-------- INFORMATION PROVIDED --------

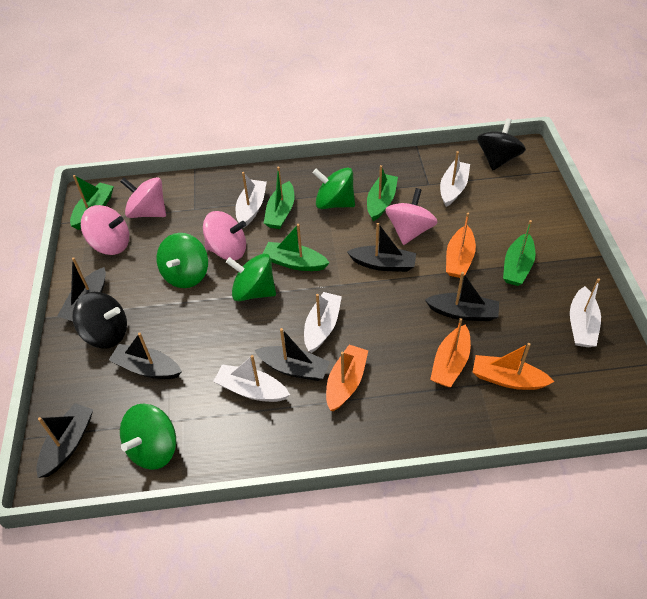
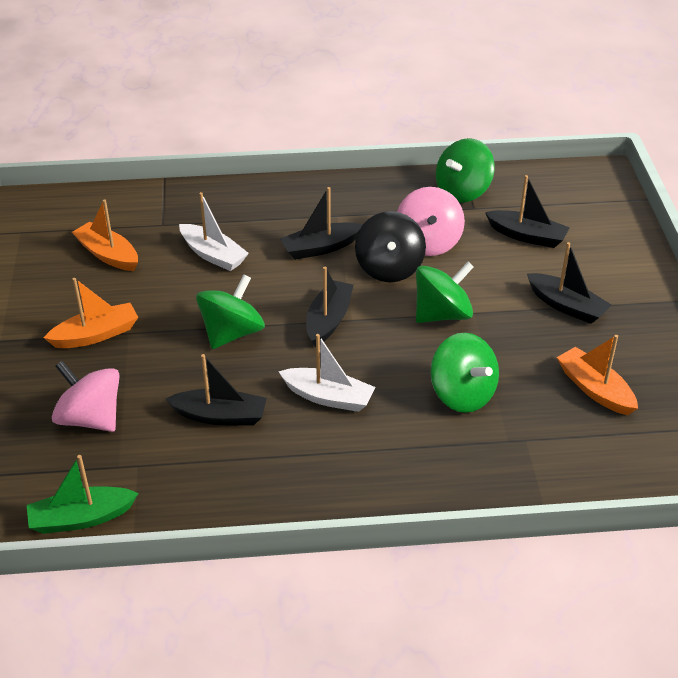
black boat: 6 -> 5
black spinning top: 2 -> 1
green boat: 5 -> 1
orange boat: 4 -> 3
pink spinning top: 4 -> 2
white boat: 5 -> 2

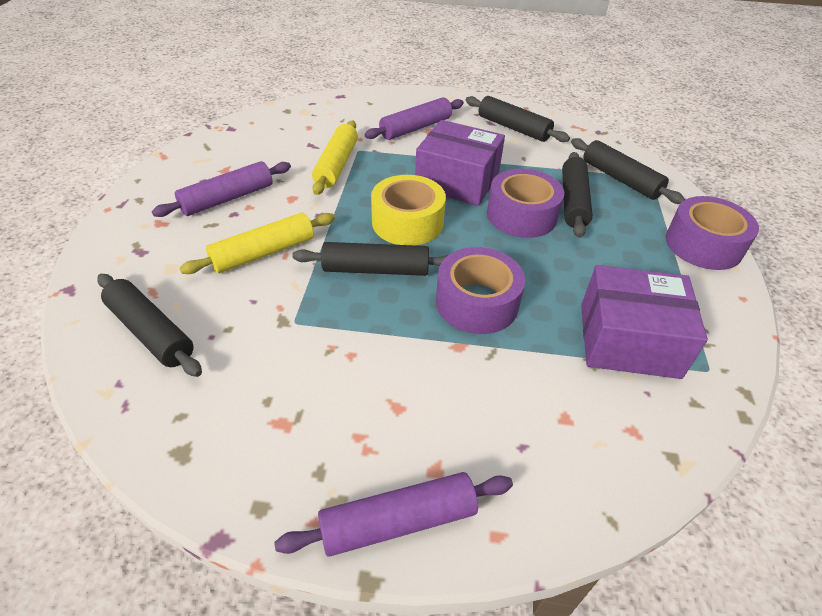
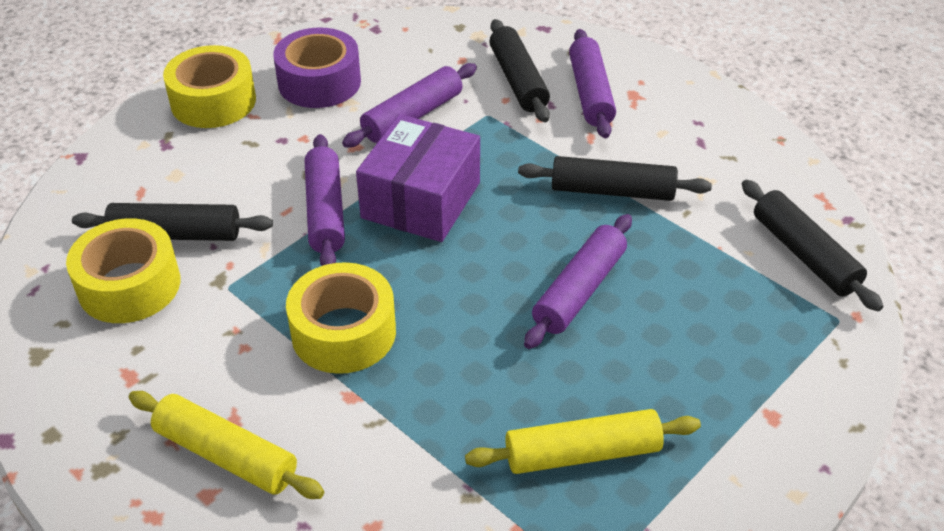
black rolling pin: 5 -> 4
purple box: 2 -> 1
purple rolling pin: 3 -> 4
purple tape: 3 -> 1
yellow tape: 1 -> 3

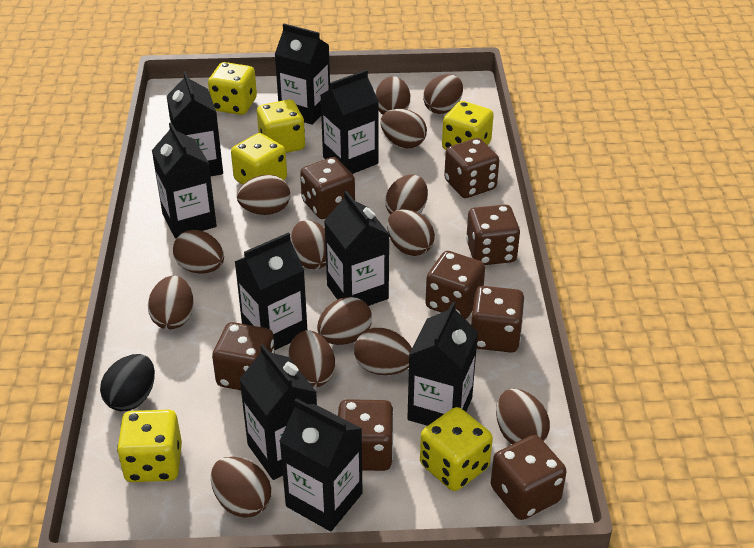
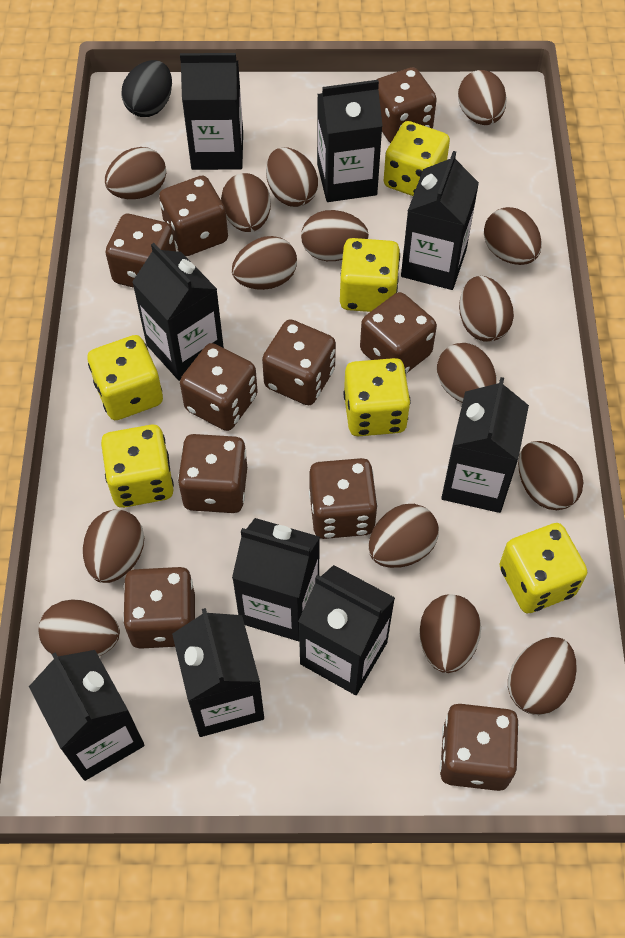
brown dice: 8 -> 10
brown egg: 14 -> 15

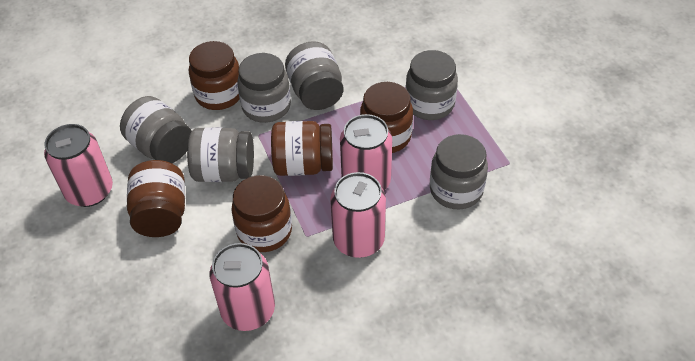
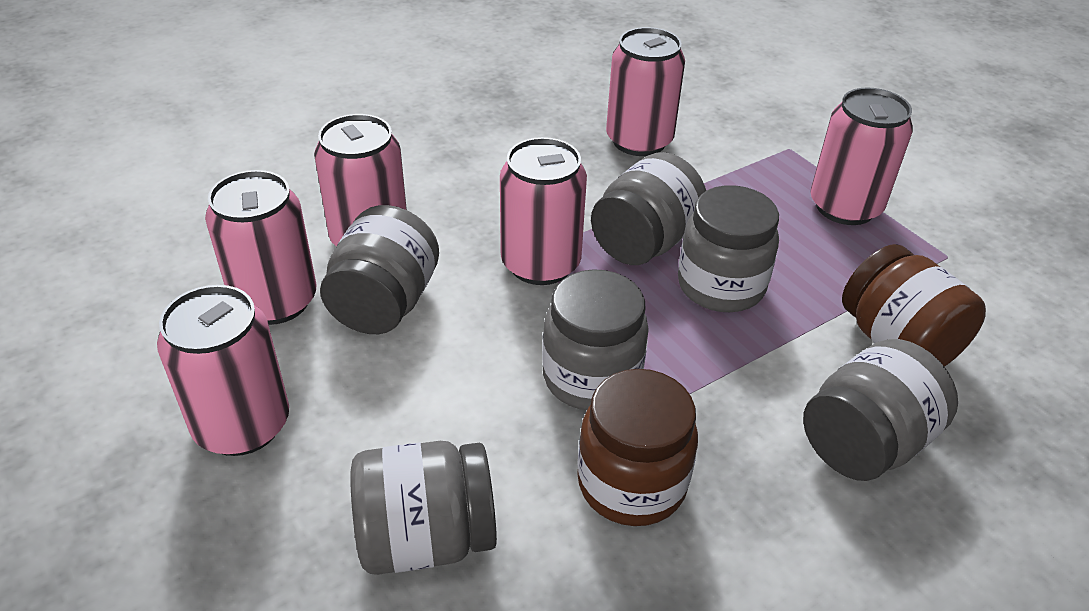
brown jar: 5 -> 2
pink can: 4 -> 6

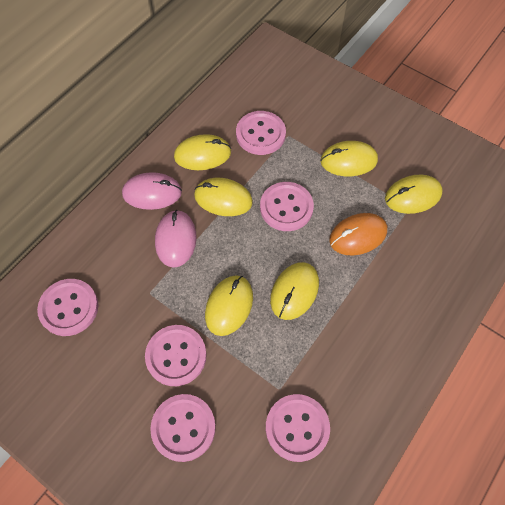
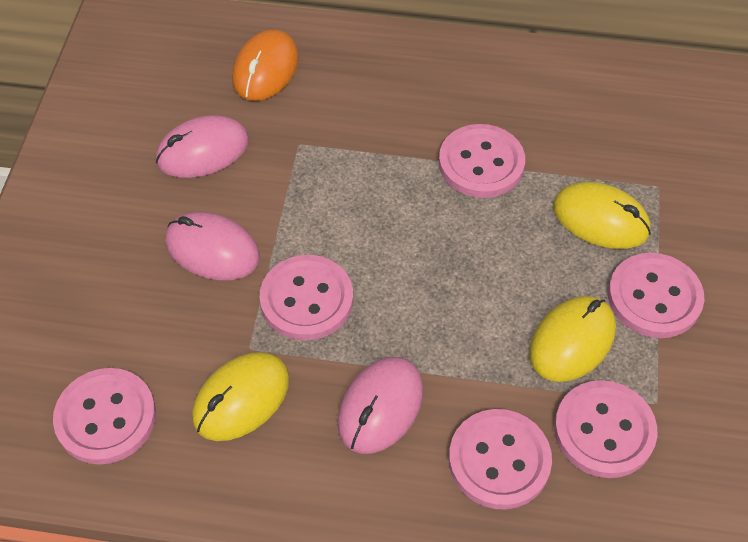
pink mouse: 2 -> 3
yellow mouse: 6 -> 3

--------

TASK TO COMPLETE - Once the pictures are removed, set down what remains of the entries above exactly.

ANSWER TO THE PROBLEM -
black boat: 6 -> 5
black spinning top: 2 -> 1
green boat: 5 -> 1
orange boat: 4 -> 3
pink spinning top: 4 -> 2
white boat: 5 -> 2

black rolling pin: 5 -> 4
purple box: 2 -> 1
purple rolling pin: 3 -> 4
purple tape: 3 -> 1
yellow tape: 1 -> 3

brown dice: 8 -> 10
brown egg: 14 -> 15

brown jar: 5 -> 2
pink can: 4 -> 6

pink mouse: 2 -> 3
yellow mouse: 6 -> 3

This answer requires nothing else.